▶ **Data to use**:
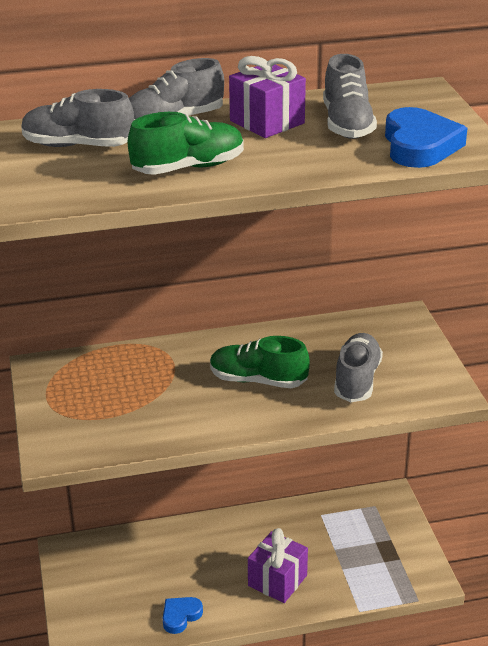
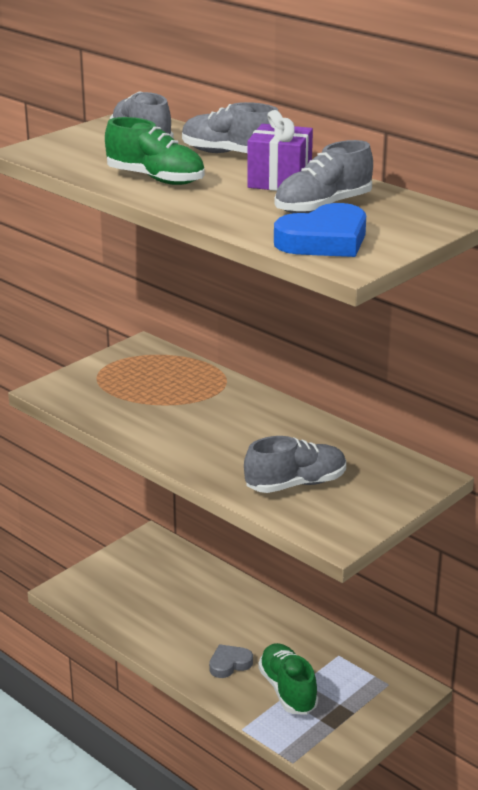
camera: 55 degrees right, 5 degrees down
blue heart [163,597,203,634] -> none
green shoe [210,336,310,388] -> green shoe moved to [258,643,318,715]
purple gift [248,528,308,603] -> grey heart [209,644,253,678]

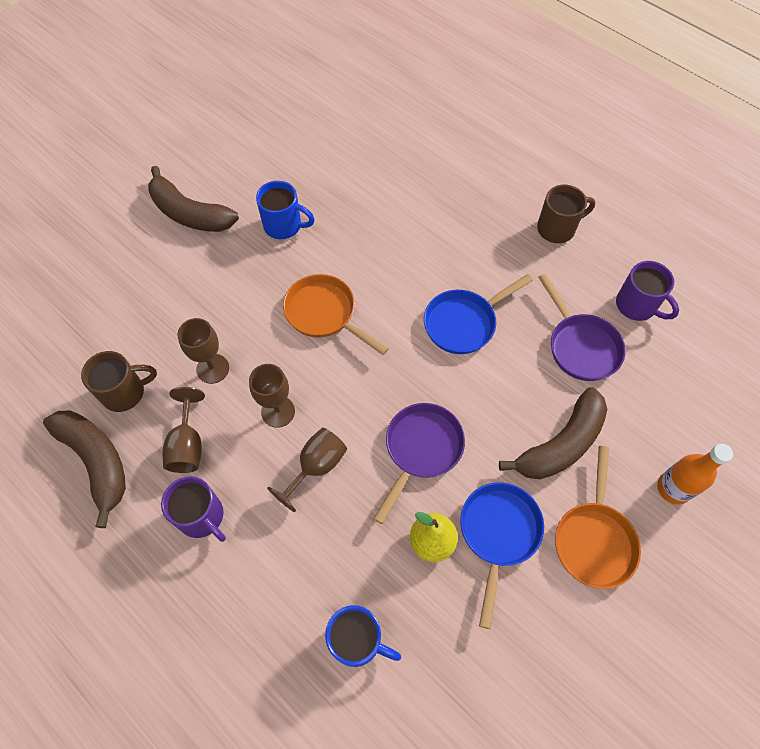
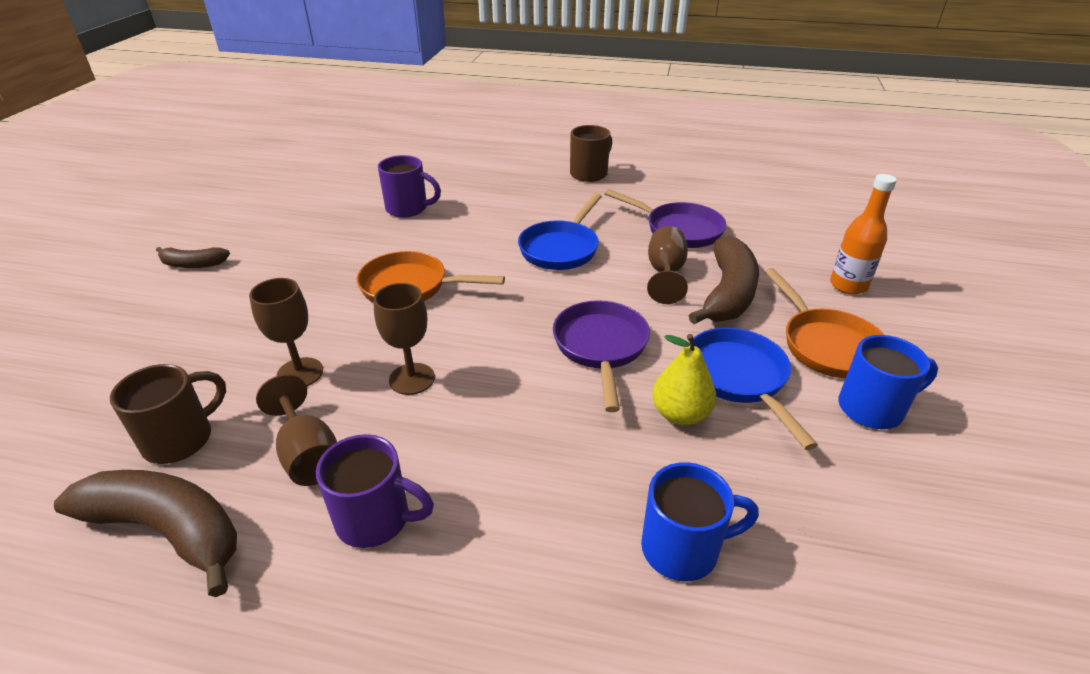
camera: 30 degrees left, 25 degrees down
brown banana [148,166,239,232] -> brown banana [156,247,230,268], size x0.54
blue mug [256,181,315,239] -> blue mug moved to [838,335,938,429]
brown goblet [267,428,347,512] -> brown goblet moved to [647,226,688,304]
purple mug [616,261,679,321] -> purple mug moved to [378,155,441,217]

▶ **Assignment**:
Could you write out every record exactly, leaving the pictures out?

▶ **Result of the task**:
camera: 55 degrees right, 5 degrees down
blue heart [163,597,203,634] -> none
green shoe [210,336,310,388] -> green shoe moved to [258,643,318,715]
purple gift [248,528,308,603] -> grey heart [209,644,253,678]

camera: 30 degrees left, 25 degrees down
brown banana [148,166,239,232] -> brown banana [156,247,230,268], size x0.54
blue mug [256,181,315,239] -> blue mug moved to [838,335,938,429]
brown goblet [267,428,347,512] -> brown goblet moved to [647,226,688,304]
purple mug [616,261,679,321] -> purple mug moved to [378,155,441,217]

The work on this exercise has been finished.